● **The data**
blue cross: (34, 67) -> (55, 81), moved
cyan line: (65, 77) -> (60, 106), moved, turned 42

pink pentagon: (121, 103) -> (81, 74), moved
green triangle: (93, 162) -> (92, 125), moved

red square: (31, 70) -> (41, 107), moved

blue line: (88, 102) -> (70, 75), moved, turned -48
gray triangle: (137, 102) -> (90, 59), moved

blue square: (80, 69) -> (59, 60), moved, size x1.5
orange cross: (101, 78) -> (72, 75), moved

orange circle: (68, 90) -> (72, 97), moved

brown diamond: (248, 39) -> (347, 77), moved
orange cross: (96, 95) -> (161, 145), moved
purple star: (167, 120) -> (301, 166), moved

● **Aim of the task**
Without changing a single character, write out all of the entries.

● **Final answer**
blue cross: (34, 67) -> (55, 81), moved
cyan line: (65, 77) -> (60, 106), moved, turned 42

pink pentagon: (121, 103) -> (81, 74), moved
green triangle: (93, 162) -> (92, 125), moved

red square: (31, 70) -> (41, 107), moved

blue line: (88, 102) -> (70, 75), moved, turned -48
gray triangle: (137, 102) -> (90, 59), moved

blue square: (80, 69) -> (59, 60), moved, size x1.5
orange cross: (101, 78) -> (72, 75), moved

orange circle: (68, 90) -> (72, 97), moved

brown diamond: (248, 39) -> (347, 77), moved
orange cross: (96, 95) -> (161, 145), moved
purple star: (167, 120) -> (301, 166), moved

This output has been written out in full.